Scene change data:

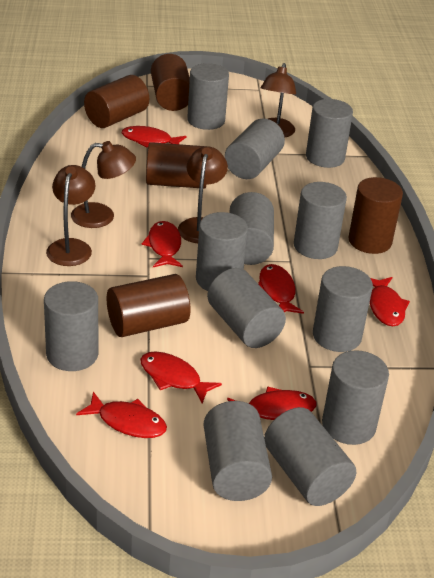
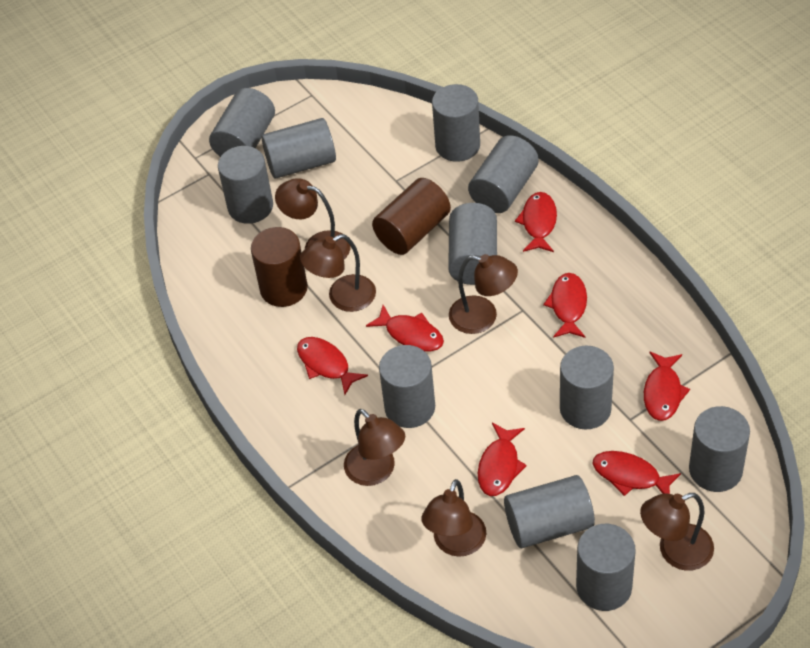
brown cylinder: 5 -> 2
brown lamp: 4 -> 6
grey cylinder: 12 -> 11

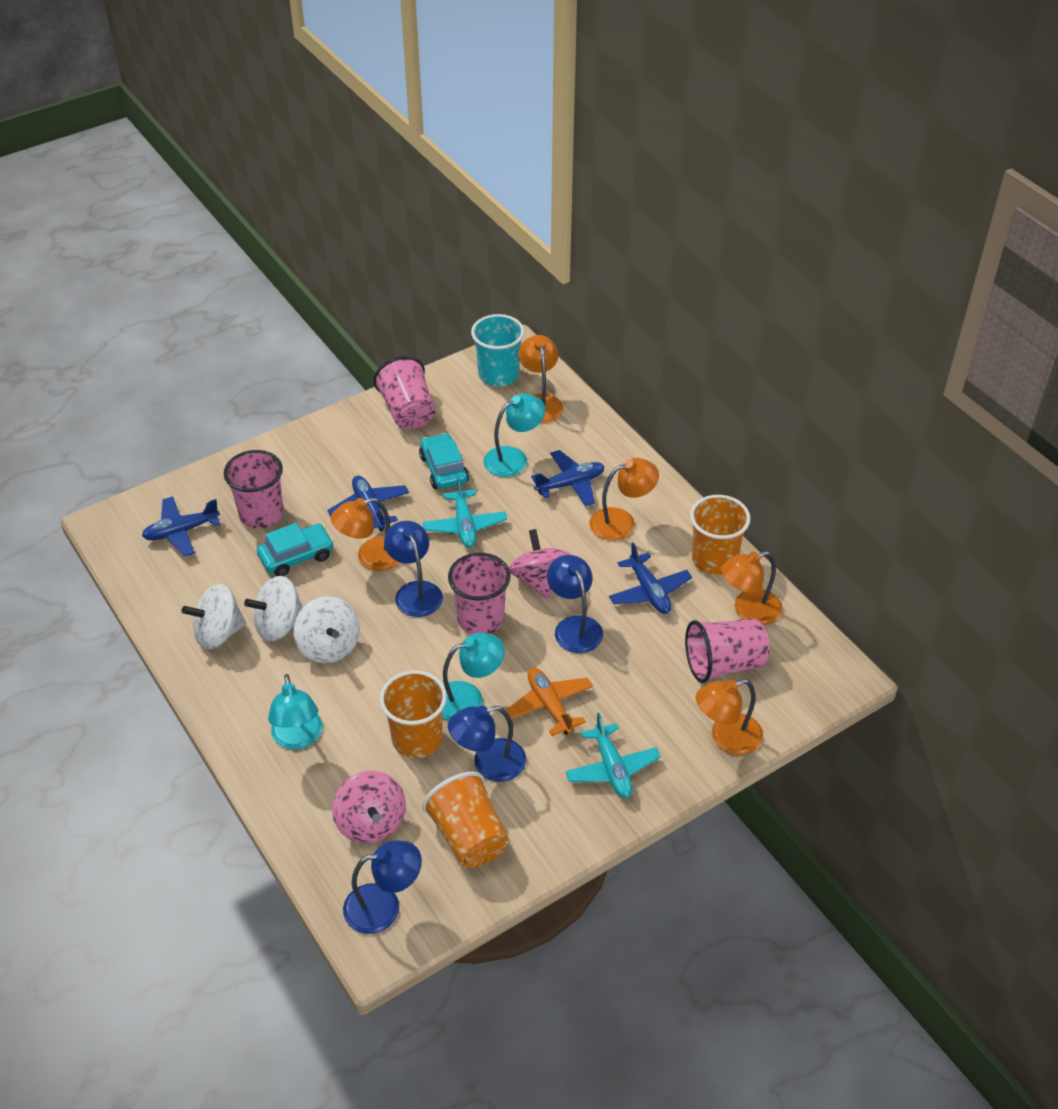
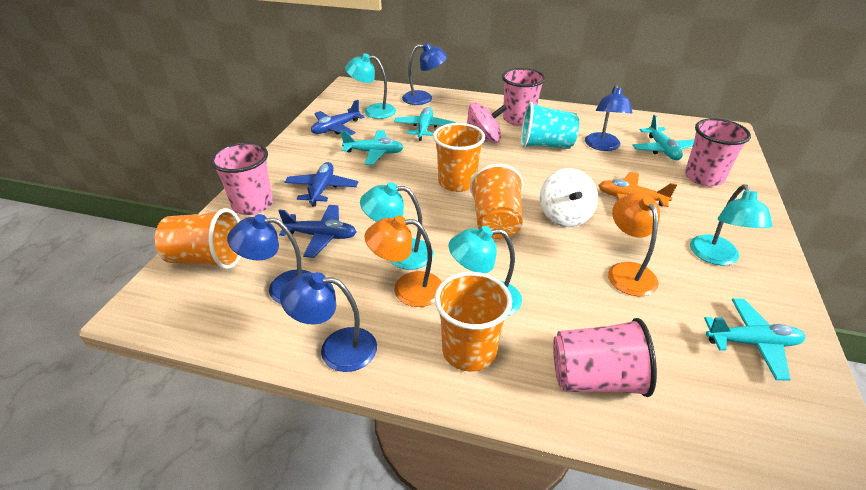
blue plane: 4 -> 3
orange cup: 3 -> 4
orange lamp: 5 -> 2
pink spinning top: 2 -> 1
turquoise car: 2 -> 0
turquoise lamp: 3 -> 4
turquoise plane: 2 -> 4
white spinning top: 3 -> 1

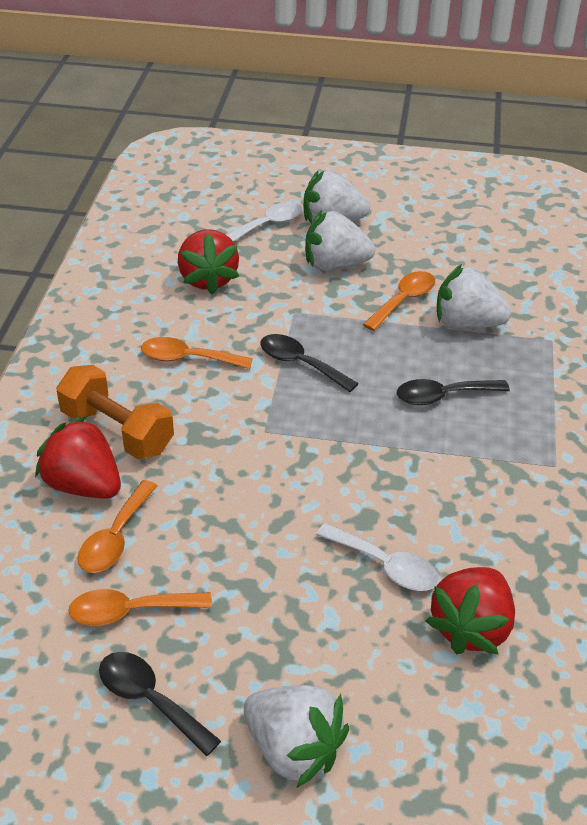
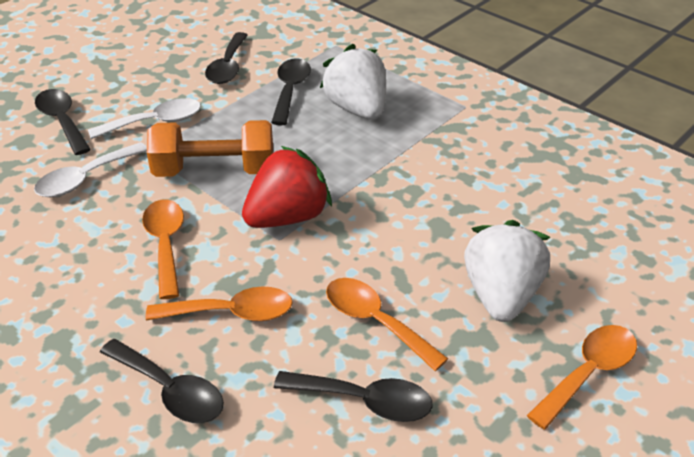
black spoon: 3 -> 5
red strawberry: 3 -> 1
white strawberry: 4 -> 2

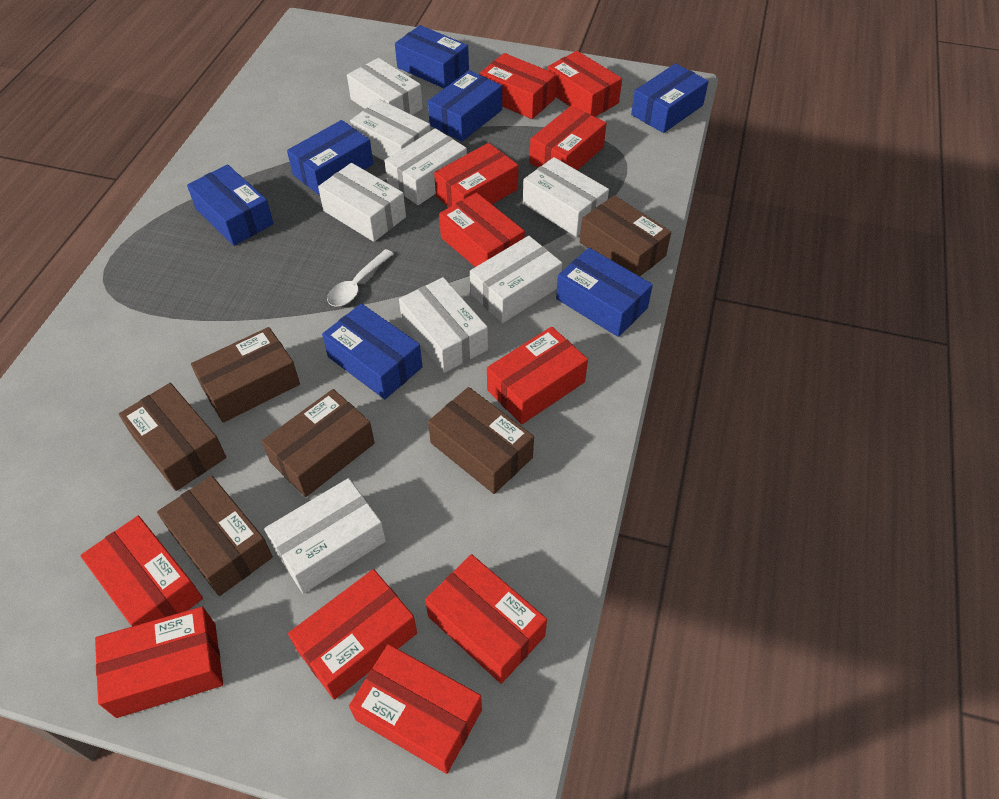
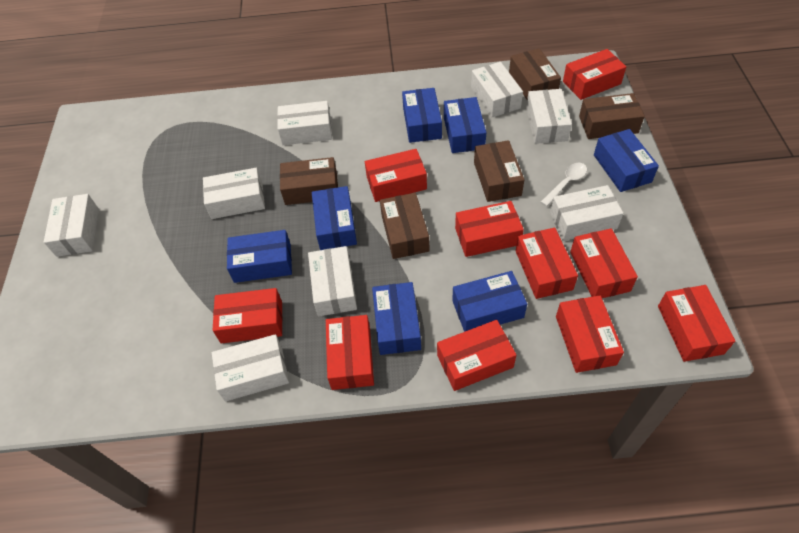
brown box: 6 -> 5
red box: 11 -> 10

Required action:
Check each line of the data above for the string "brown", and copy the ones that have it.

Response for this exercise:
brown cylinder: 5 -> 2
brown lamp: 4 -> 6
brown box: 6 -> 5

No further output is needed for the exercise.